ASSIGNED TASK:
Pull every line containing "turquoise" out of the material below.
* * * * *
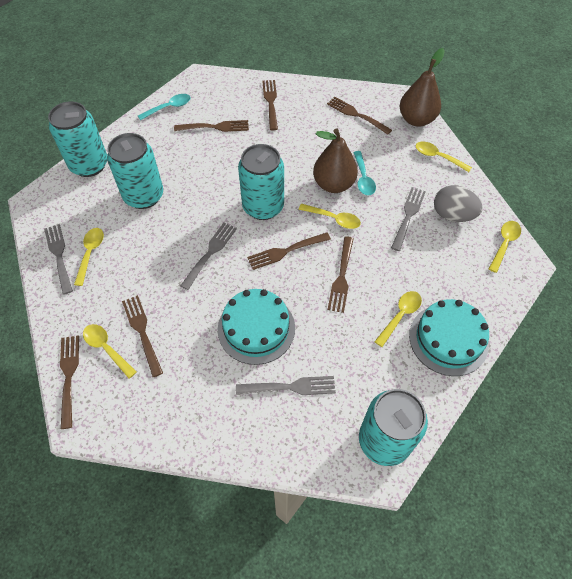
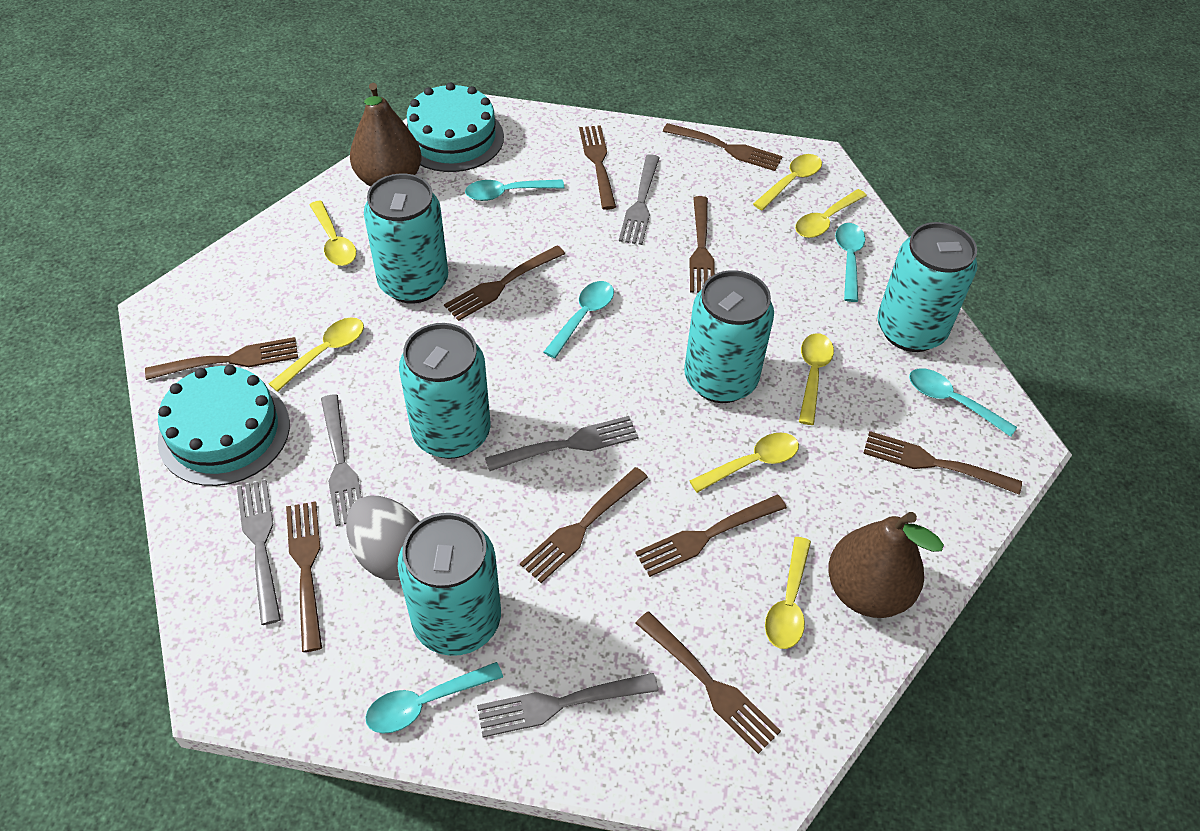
brown fork: 7 -> 10
grey fork: 4 -> 5
turquoise can: 4 -> 5
turquoise spoon: 2 -> 5
yellow spoon: 6 -> 7

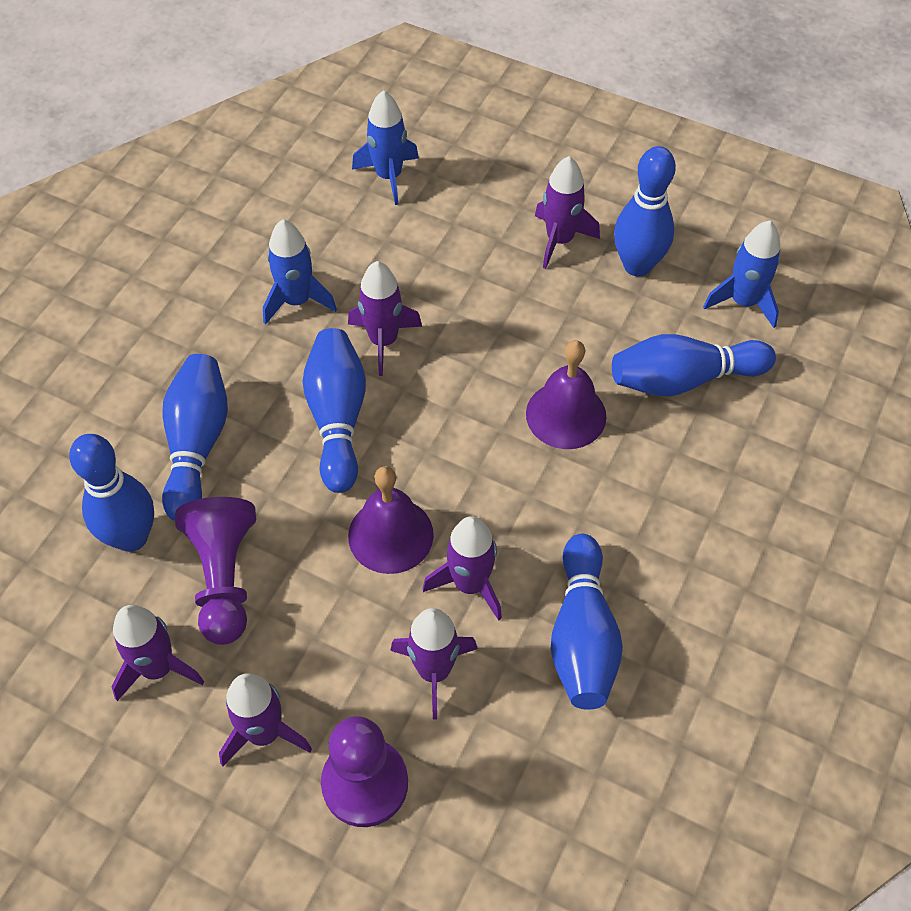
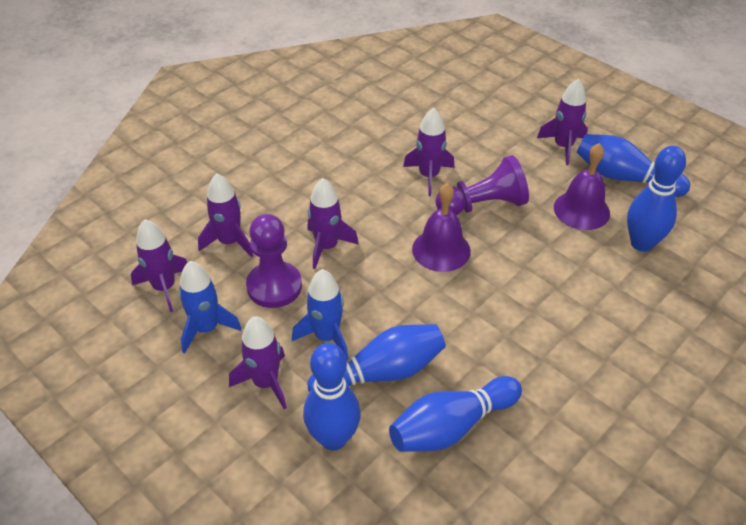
blue bowling pin: 6 -> 5
blue rocket: 3 -> 2

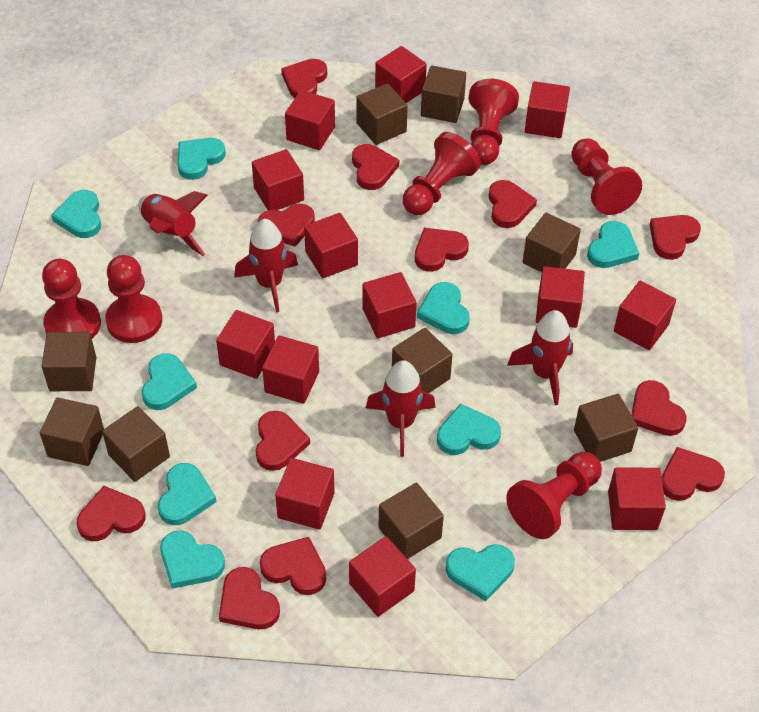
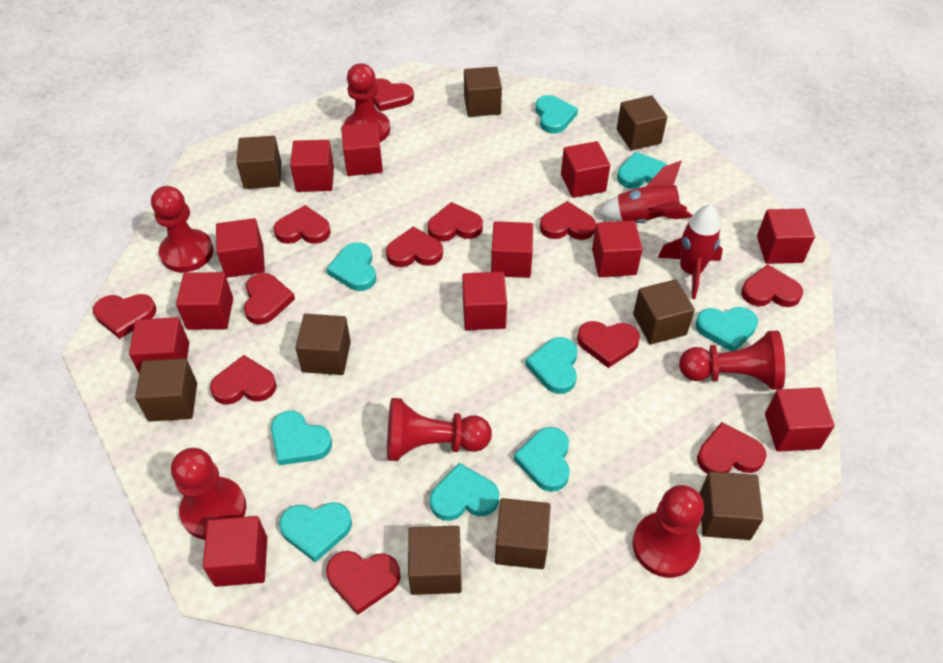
red cube: 13 -> 12
red rocket: 4 -> 2

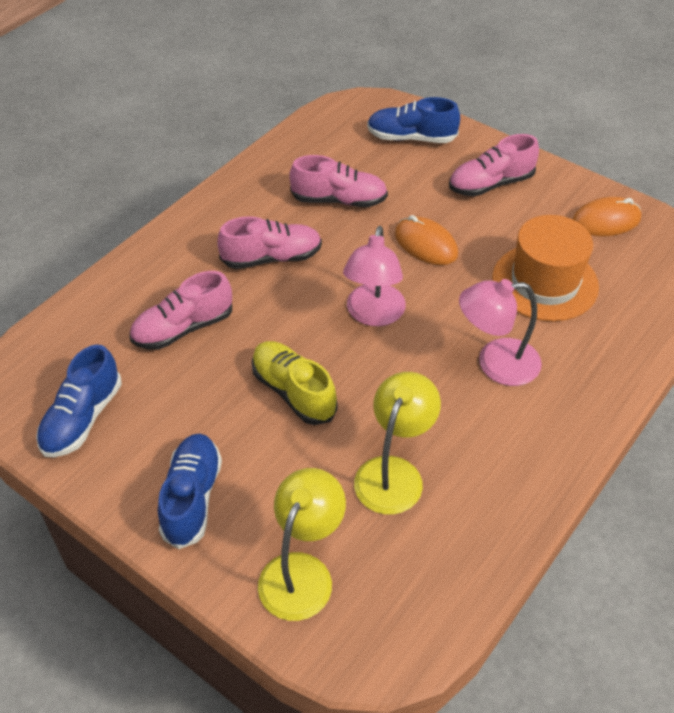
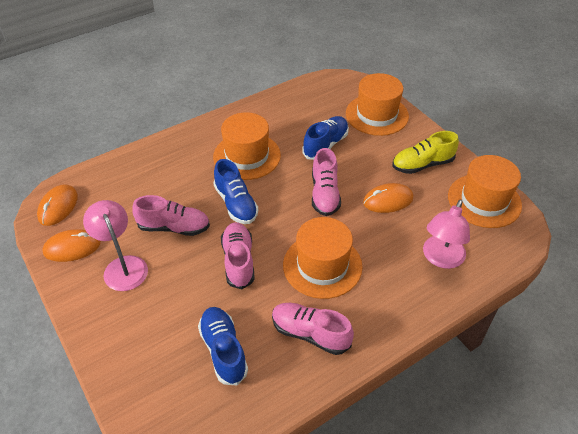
orange hat: 1 -> 4
orange mouse: 2 -> 3
yellow lamp: 2 -> 0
* * * * *
SOLVED PROBLEM:
turquoise can: 4 -> 5
turquoise spoon: 2 -> 5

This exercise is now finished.